- **WORKING DATA**
────────

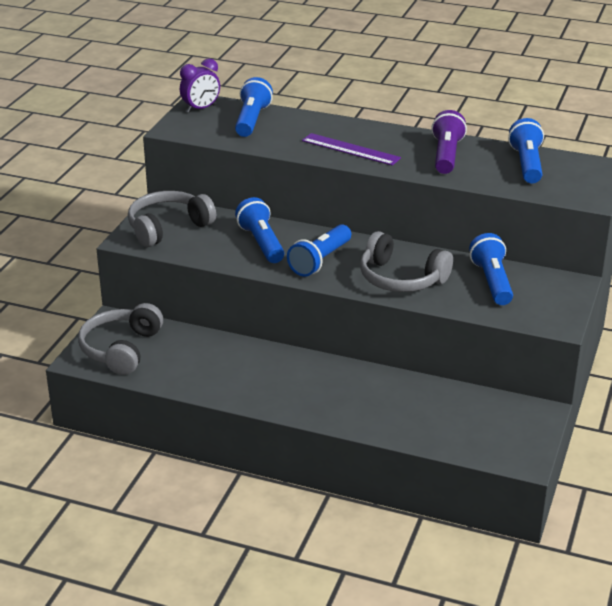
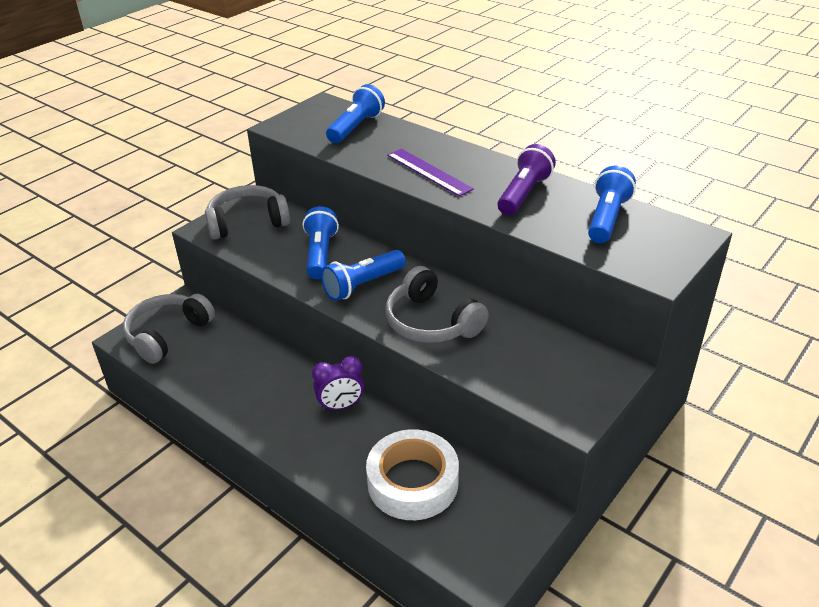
camera: 20 degrees right, 5 degrees up
(201, 109) = (318, 109): purple clock -> purple clock (341, 406)
(430, 413) = (412, 482): none -> white tape
(492, 282) = (527, 346): blue flashlight -> none

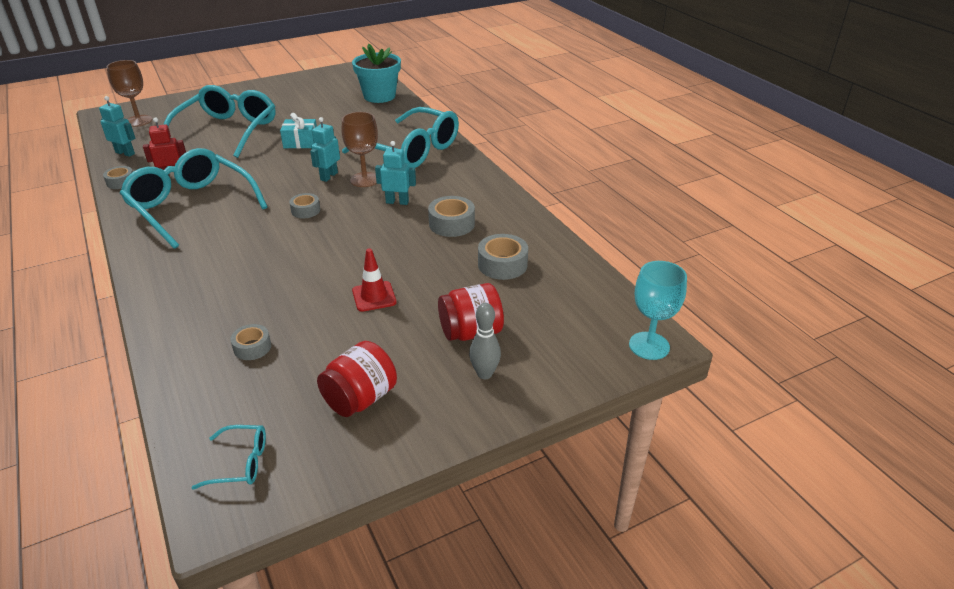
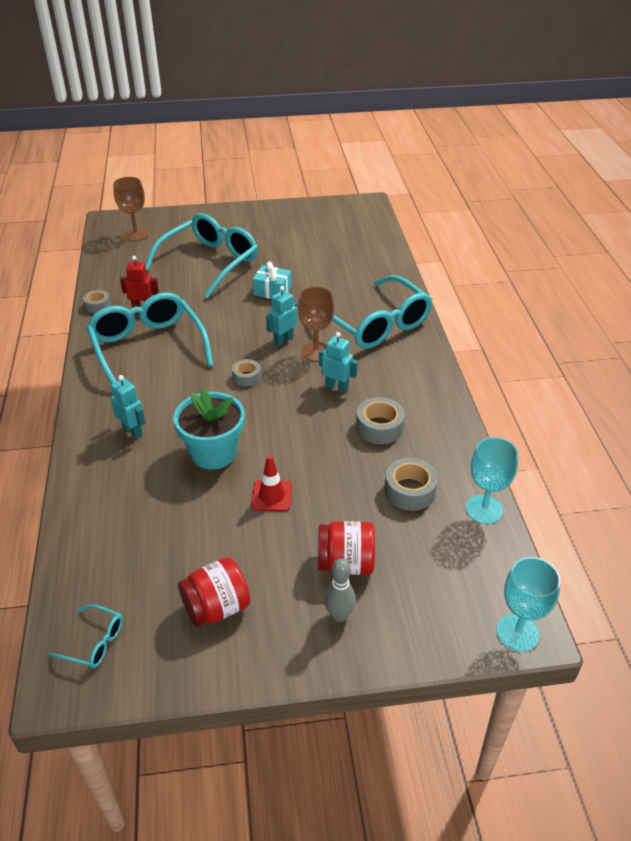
camera: 20 degrees right, 5 degrees up
(125, 153) = (112, 271): turquoise robot -> turquoise robot (133, 431)
(252, 347) = (145, 523): grey tape -> none
(379, 96) = (371, 246): turquoise flower pot -> turquoise flower pot (213, 453)
(574, 264) = (484, 509): none -> turquoise goblet

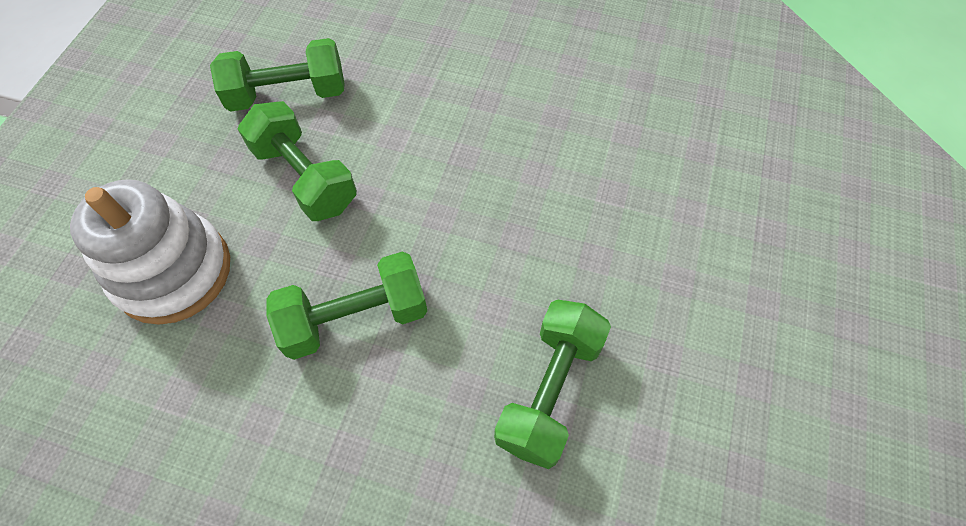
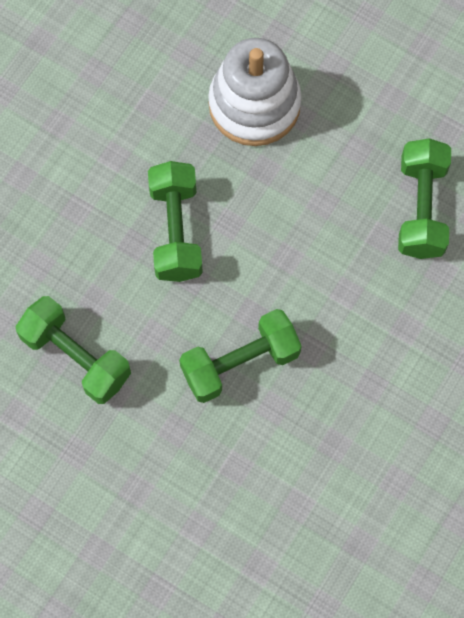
camera: 105 degrees right, 10 degrees up
(305, 177) = (320, 211): green dumbbell -> green dumbbell (240, 363)

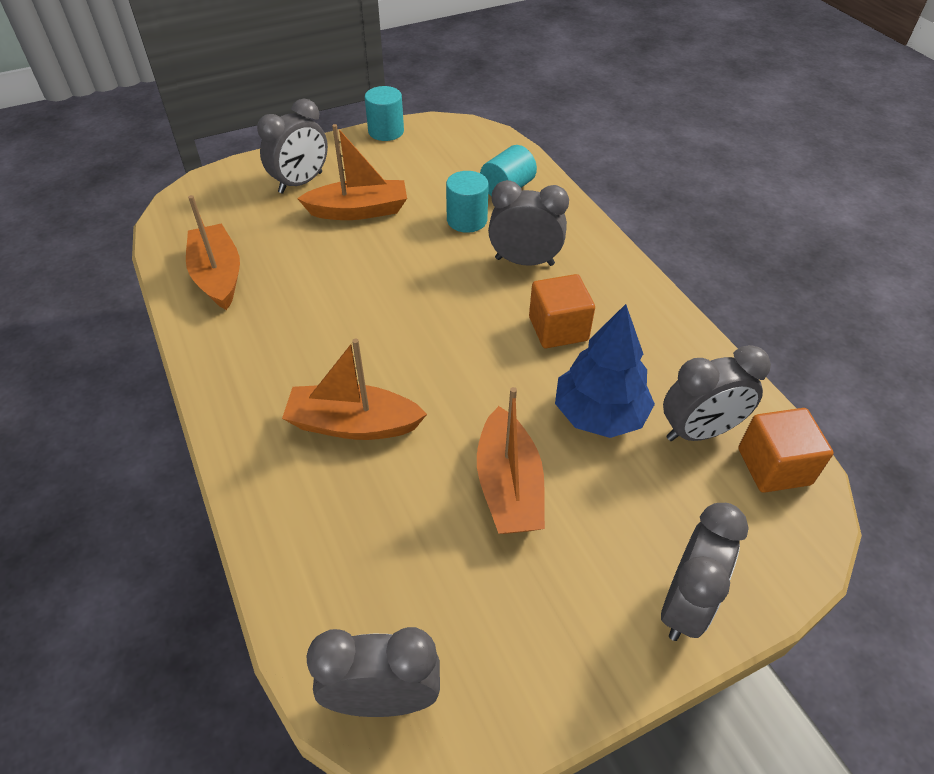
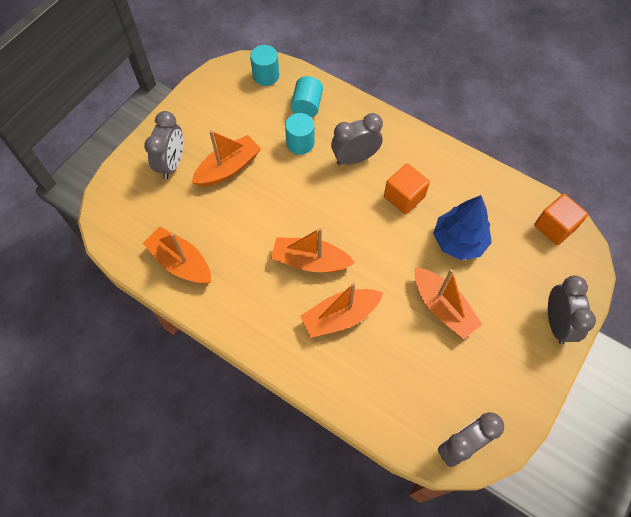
camera: 30 degrees left, 15 degrees up
(370, 344) = (310, 261): none -> orange boat
(386, 131) = (194, 92): turquoise cylinder -> turquoise cylinder (266, 75)
(699, 431) = (511, 225): grey clock -> none

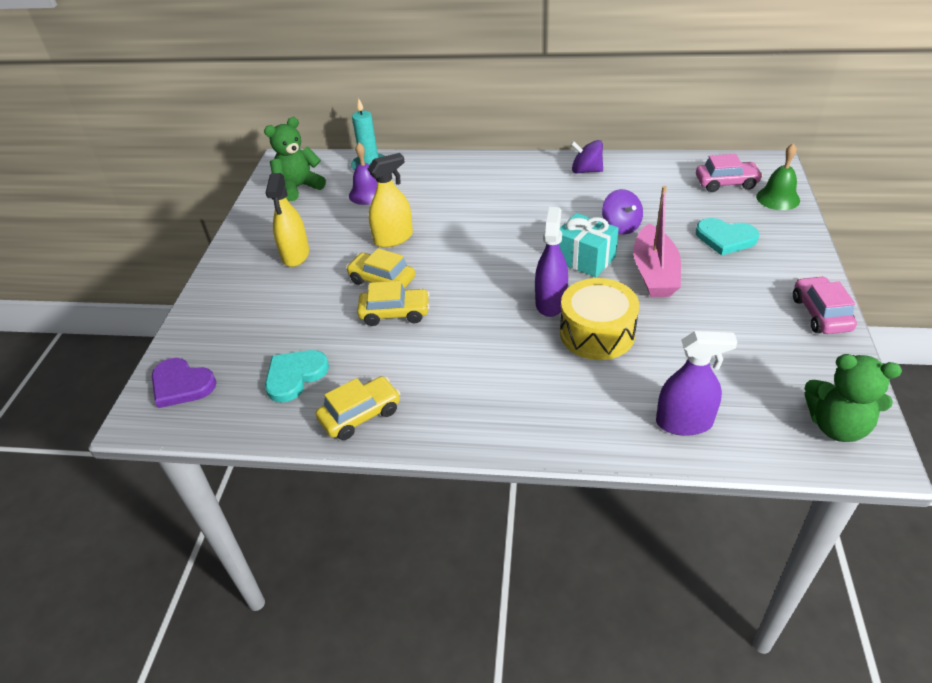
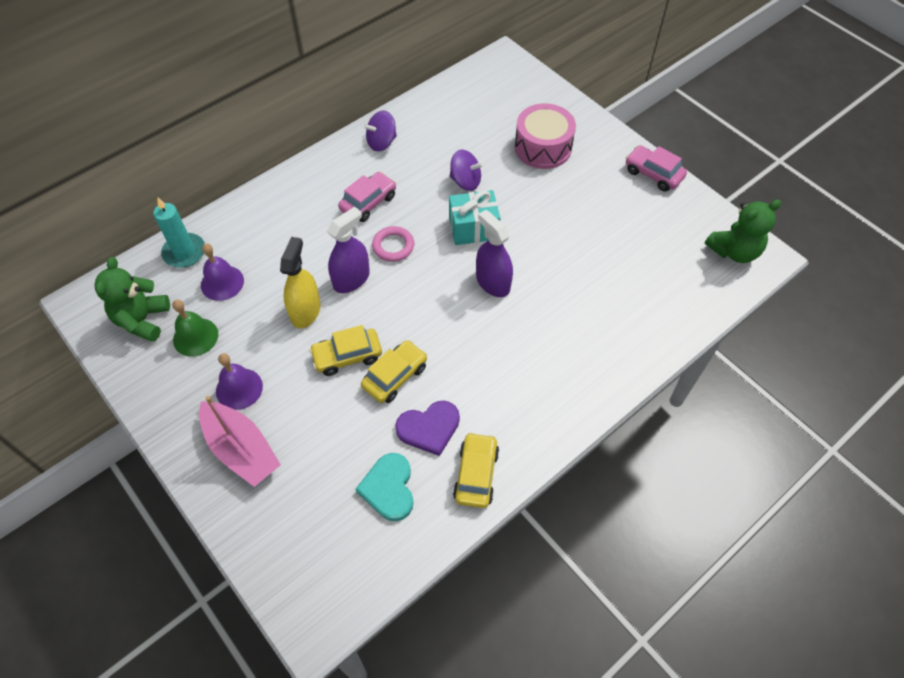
camera: 50 degrees left, 15 degrees up
(181, 385) = (307, 574): purple heart -> purple heart (429, 428)
(295, 255) = (239, 388): yellow spray bottle -> purple bell
(506, 236) = (393, 246): none -> pink ring
(597, 333) = (549, 285): yellow drum -> none
(654, 273) = (530, 208): pink boat -> pink boat (241, 449)
(684, 422) = (664, 312): purple spray bottle -> purple spray bottle (351, 279)
(725, 238) = (543, 147): turquoise heart -> pink drum
(726, 183) = (493, 95): pink car -> pink car (368, 203)
(778, 198) = (539, 89): green bell -> green bell (195, 337)

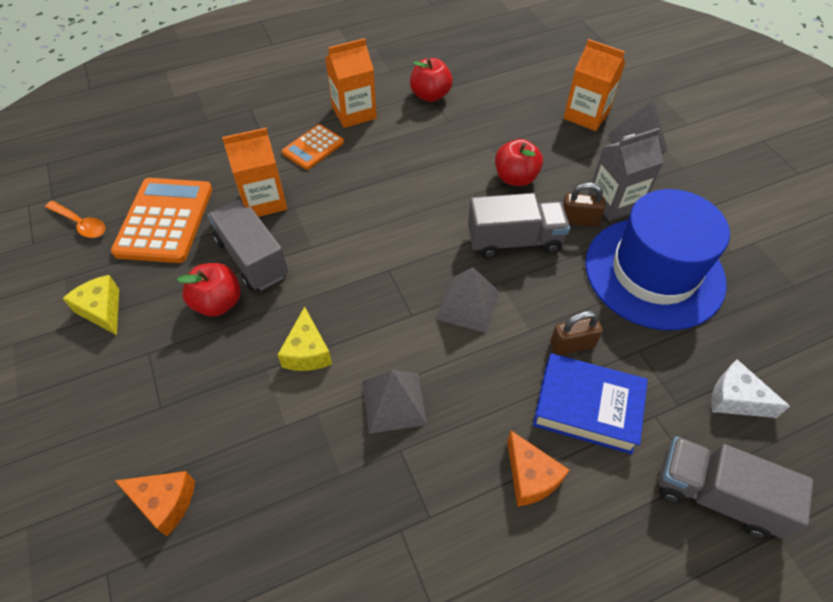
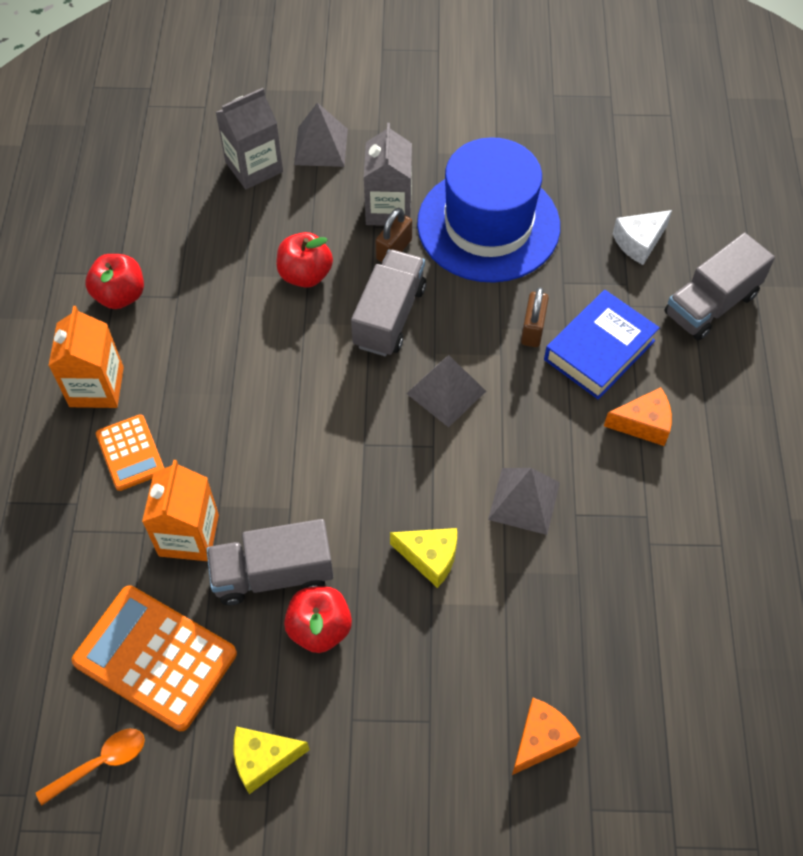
camera: 65 degrees left, 5 degrees up
(586, 115) = (254, 167): orange carton -> grey carton

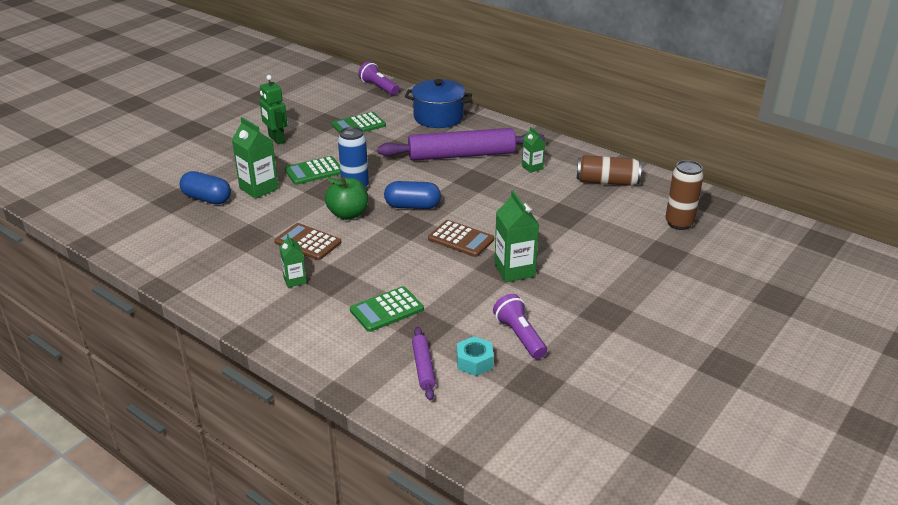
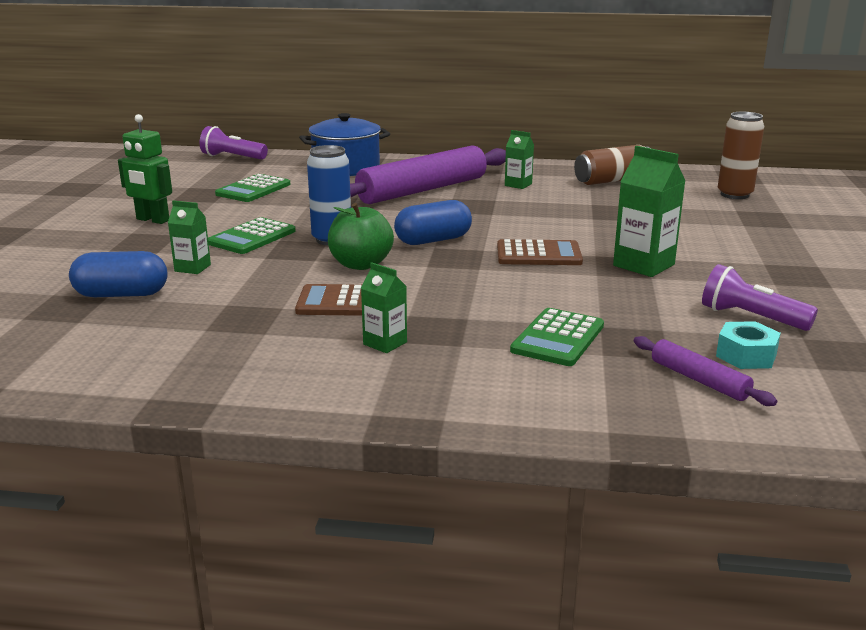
camera: 30 degrees left, 10 degrees down
(259, 188) = (192, 268): green carton -> green carton, size x0.59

────────

- **YOUR OBJECTIVE**
Pictures are to be omitted from the copy. Reproduce exactly, and only, the lines from the one containing "camera: 65 degrees left, 5 degrees up" to the end of the listing above.

- **THE ANSWER**
camera: 65 degrees left, 5 degrees up
(586, 115) = (254, 167): orange carton -> grey carton

camera: 30 degrees left, 10 degrees down
(259, 188) = (192, 268): green carton -> green carton, size x0.59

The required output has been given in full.